▸ The data:
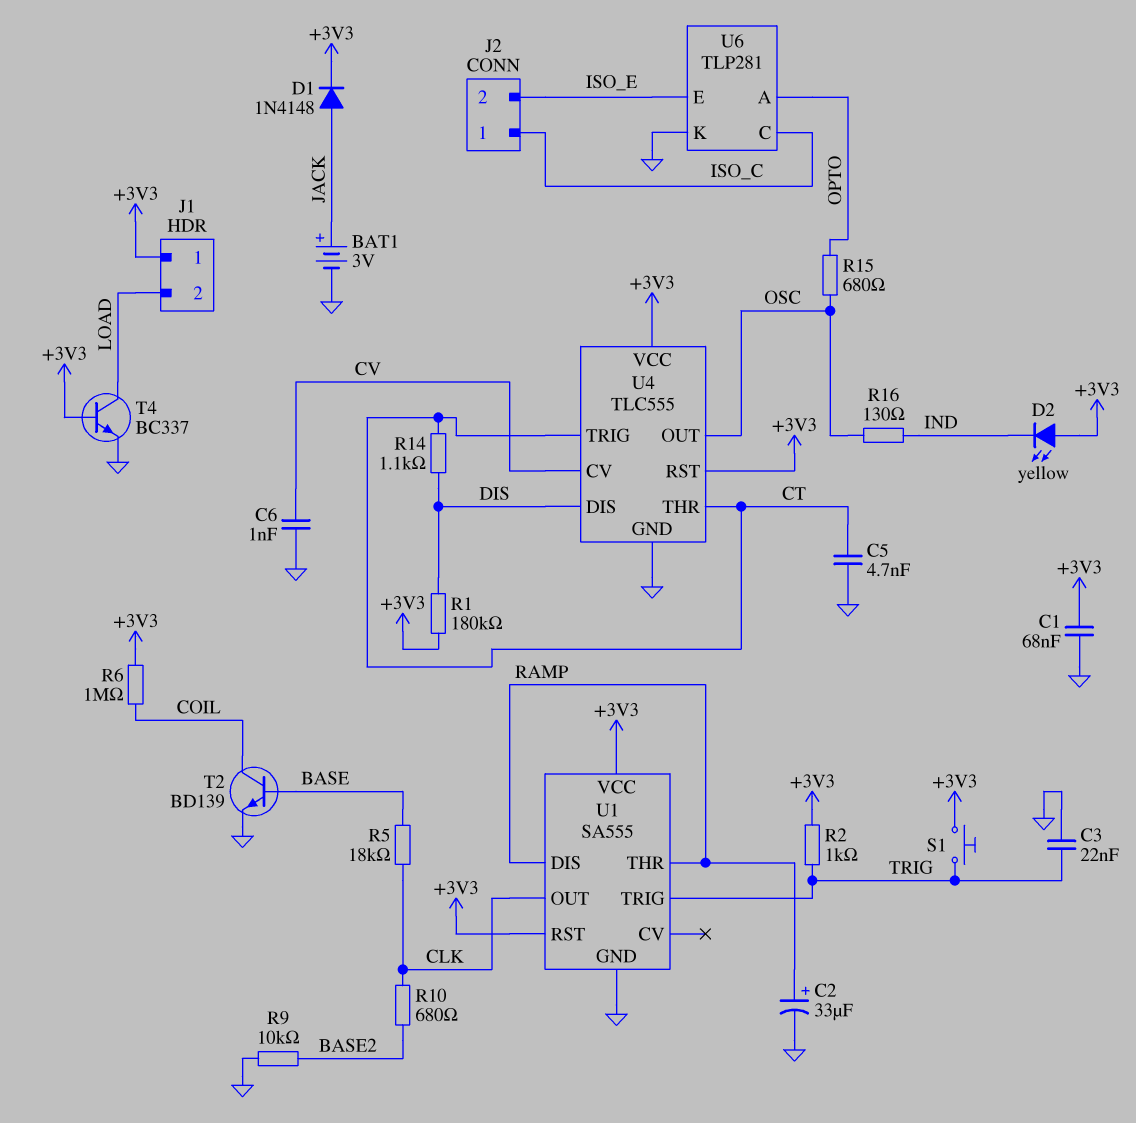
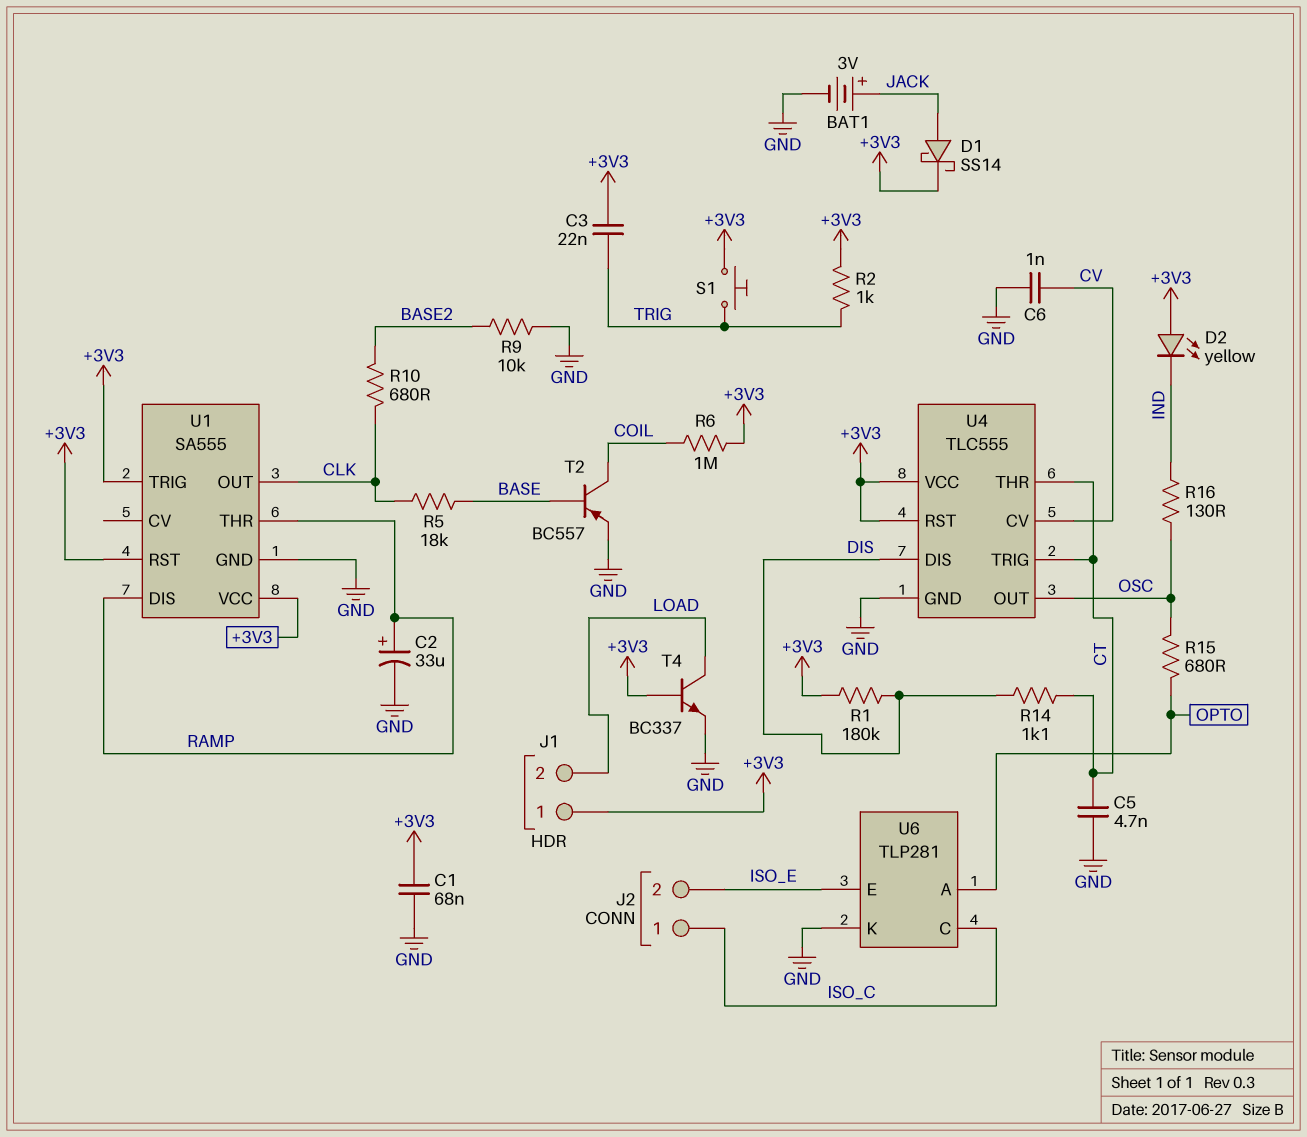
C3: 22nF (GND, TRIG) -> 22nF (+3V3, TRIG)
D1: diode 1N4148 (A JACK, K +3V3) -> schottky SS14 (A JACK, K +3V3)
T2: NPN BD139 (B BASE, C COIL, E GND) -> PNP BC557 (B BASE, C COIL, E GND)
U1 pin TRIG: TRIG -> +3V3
---
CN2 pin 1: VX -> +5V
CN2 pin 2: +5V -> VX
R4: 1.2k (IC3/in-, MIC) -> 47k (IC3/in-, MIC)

▸ The task:
Among the lines above, find those with the word "TRIG" and list them.

▸ Exercise response:
C3: 22nF (GND, TRIG) -> 22nF (+3V3, TRIG)
U1 pin TRIG: TRIG -> +3V3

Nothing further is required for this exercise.